*** RECORDS PROVIDED Section Begins ***

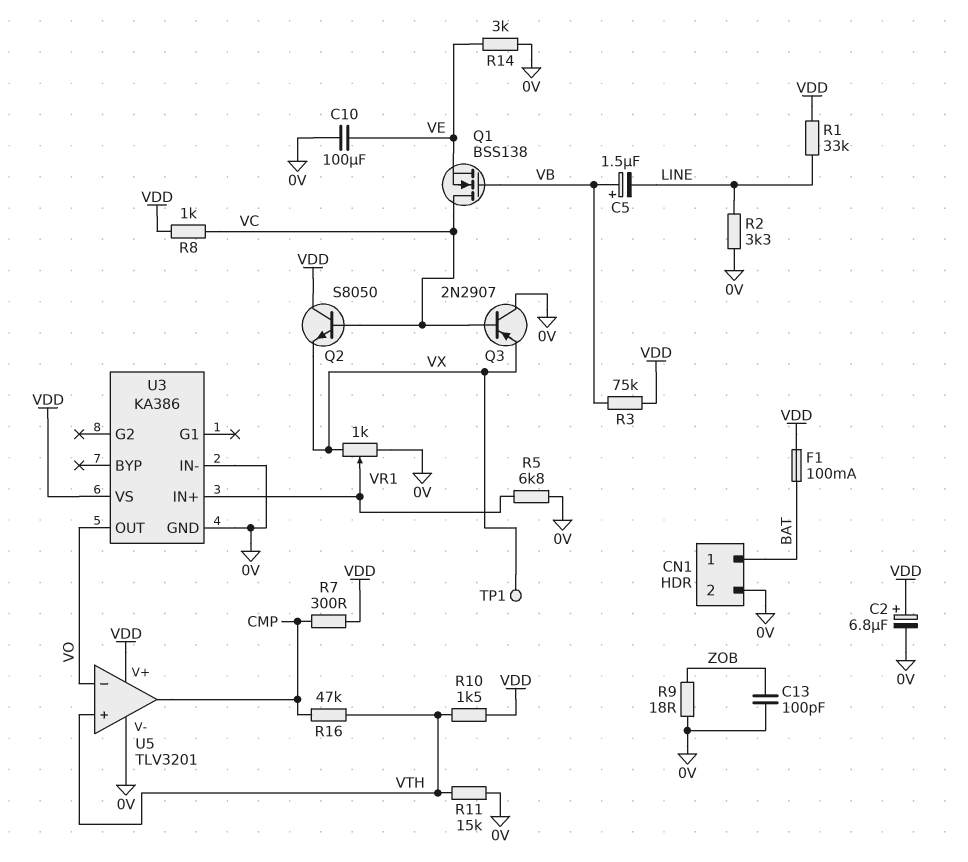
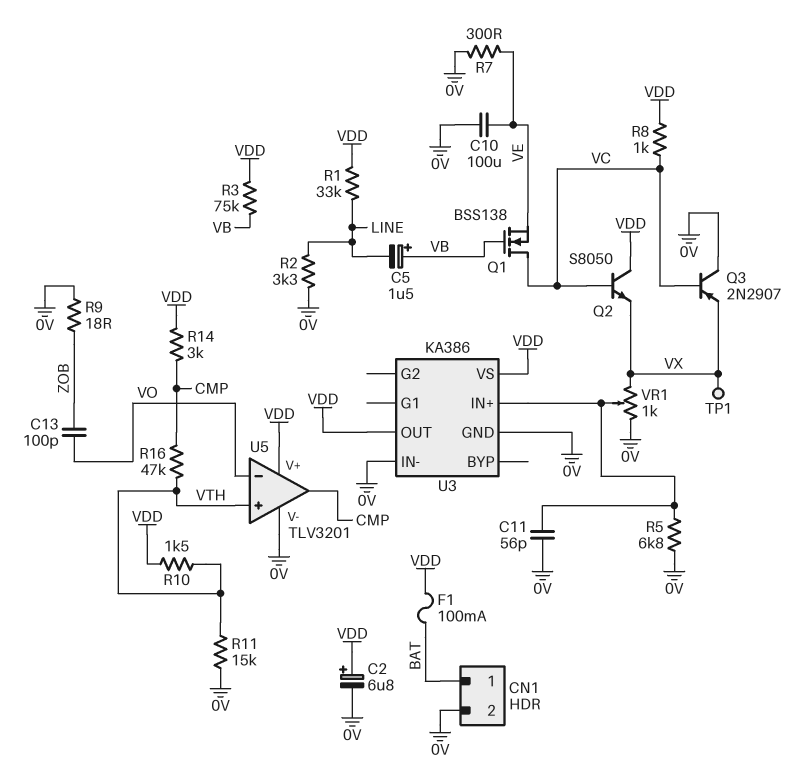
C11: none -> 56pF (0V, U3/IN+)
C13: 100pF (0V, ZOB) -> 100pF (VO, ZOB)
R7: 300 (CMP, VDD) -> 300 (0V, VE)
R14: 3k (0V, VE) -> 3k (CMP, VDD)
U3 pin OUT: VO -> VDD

*** RECORDS PROVIDED Section Ends ***
*** RECORDS PROVIDED Section Begins ***

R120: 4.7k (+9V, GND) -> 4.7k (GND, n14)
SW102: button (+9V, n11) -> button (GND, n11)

*** RECORDS PROVIDED Section Ends ***

* _GOAL OF THE EXERCISE_: For this exercise, please output exactly the lines above starting at the line with "C11: none -> 56pF (0V, U3/IN+)" and ending at the line with "U3 pin OUT: VO -> VDD", ends included.

* _WRITTEN ANSWER_:
C11: none -> 56pF (0V, U3/IN+)
C13: 100pF (0V, ZOB) -> 100pF (VO, ZOB)
R7: 300 (CMP, VDD) -> 300 (0V, VE)
R14: 3k (0V, VE) -> 3k (CMP, VDD)
U3 pin OUT: VO -> VDD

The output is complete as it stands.